- WORK ITEM
Begin at the line below that holds "turquoise pyramid [545,400,623,471]" and end at the line that holds "pink dumbbell [239,77,339,146]", transcribing each line exactly and skipping any picture.

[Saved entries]
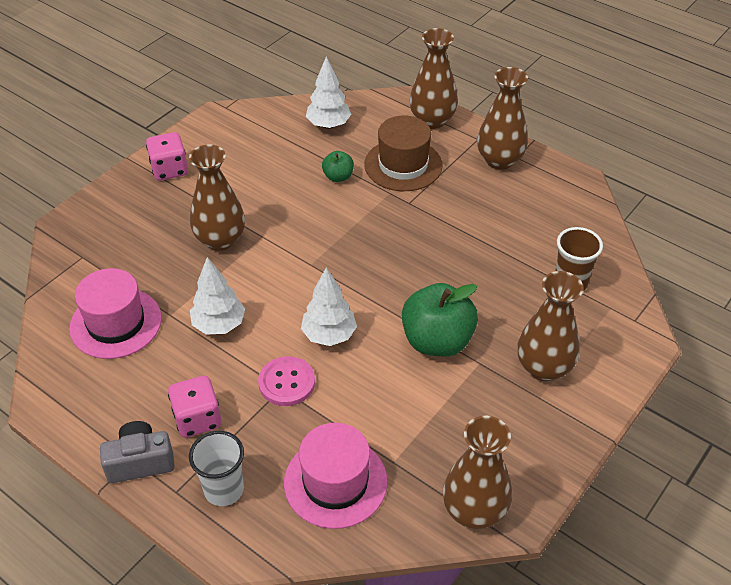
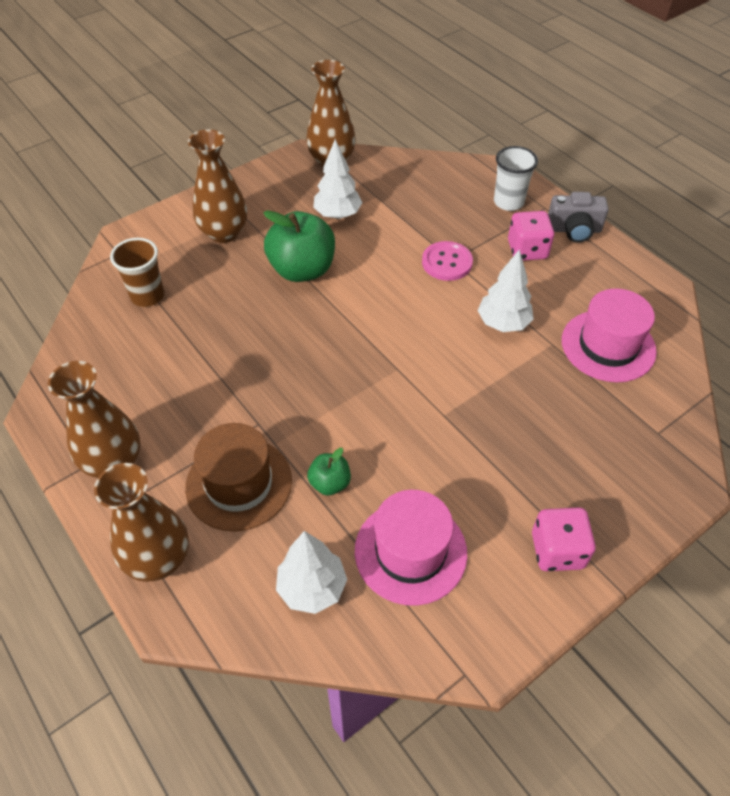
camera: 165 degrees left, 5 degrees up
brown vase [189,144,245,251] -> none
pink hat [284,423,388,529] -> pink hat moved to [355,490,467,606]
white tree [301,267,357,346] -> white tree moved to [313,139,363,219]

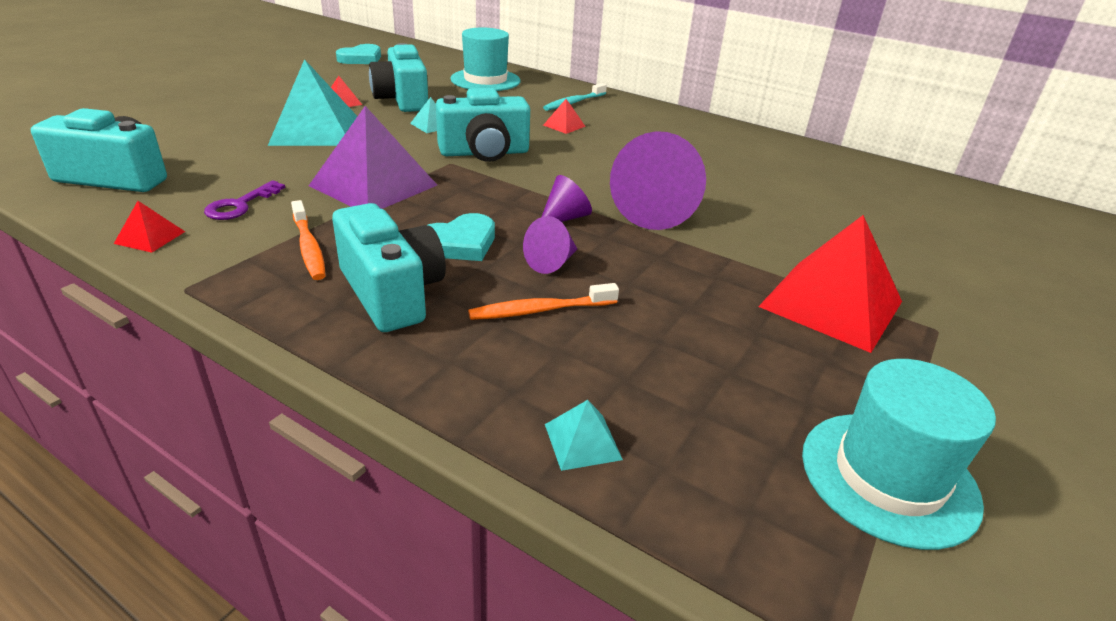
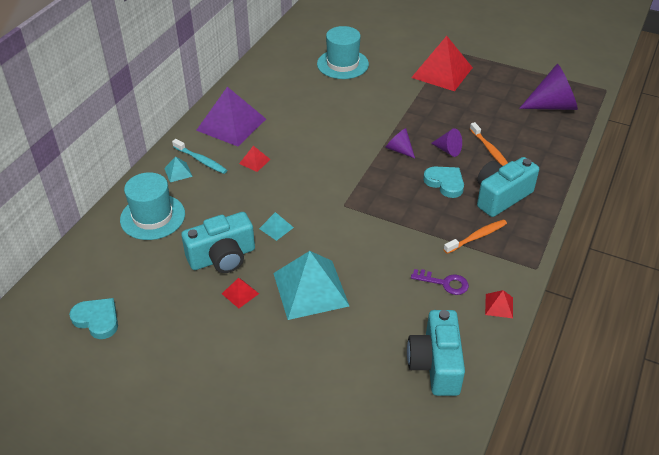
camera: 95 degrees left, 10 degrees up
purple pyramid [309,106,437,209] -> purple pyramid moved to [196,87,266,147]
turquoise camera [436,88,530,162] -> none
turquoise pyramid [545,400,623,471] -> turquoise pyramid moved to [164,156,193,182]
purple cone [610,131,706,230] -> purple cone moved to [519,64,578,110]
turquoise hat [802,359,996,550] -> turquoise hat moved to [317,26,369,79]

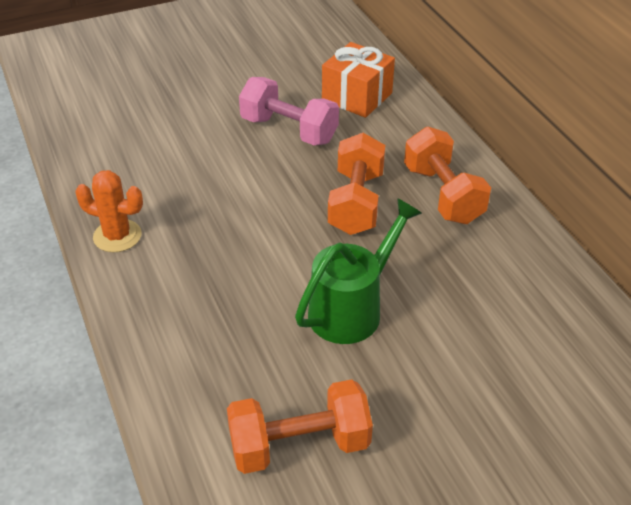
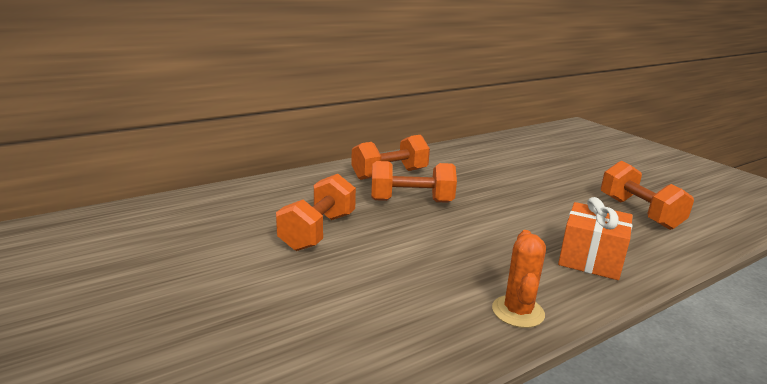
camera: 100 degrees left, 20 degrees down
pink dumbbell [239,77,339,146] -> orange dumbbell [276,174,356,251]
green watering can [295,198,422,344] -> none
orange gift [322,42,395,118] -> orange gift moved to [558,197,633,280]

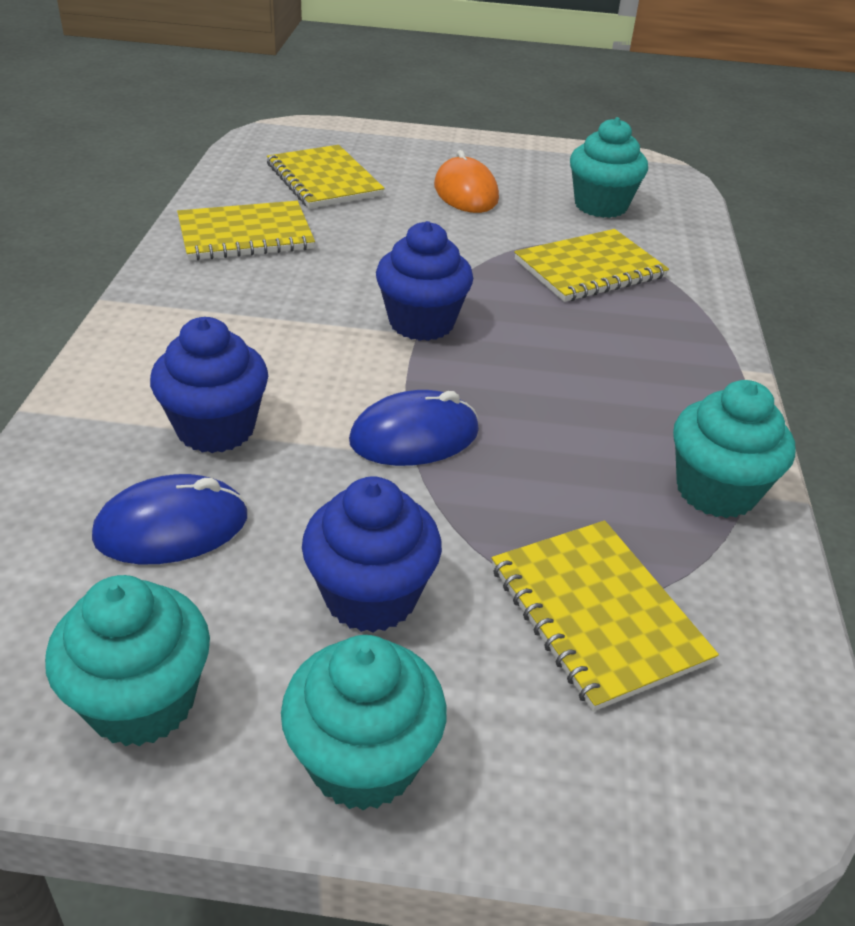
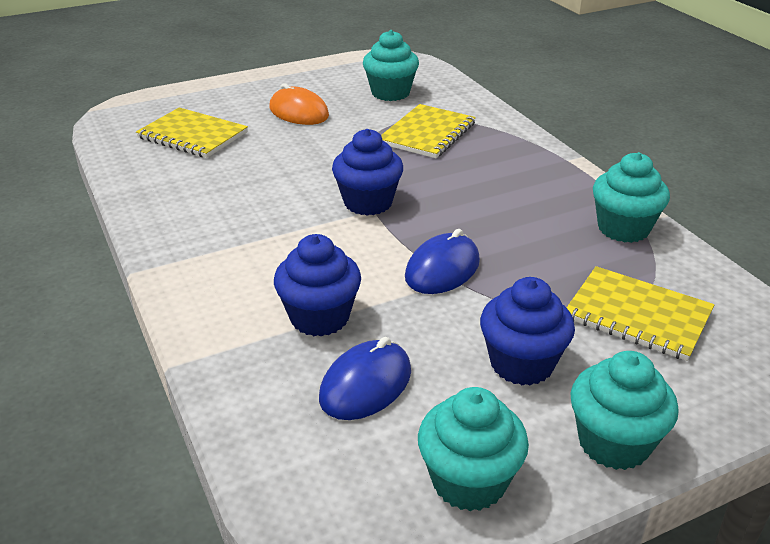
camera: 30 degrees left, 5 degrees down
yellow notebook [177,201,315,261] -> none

- ANSWER TO THE PROBLEM
turquoise pyramid [545,400,623,471] -> turquoise pyramid moved to [164,156,193,182]
purple cone [610,131,706,230] -> purple cone moved to [519,64,578,110]
turquoise hat [802,359,996,550] -> turquoise hat moved to [317,26,369,79]

camera: 100 degrees left, 20 degrees down
pink dumbbell [239,77,339,146] -> orange dumbbell [276,174,356,251]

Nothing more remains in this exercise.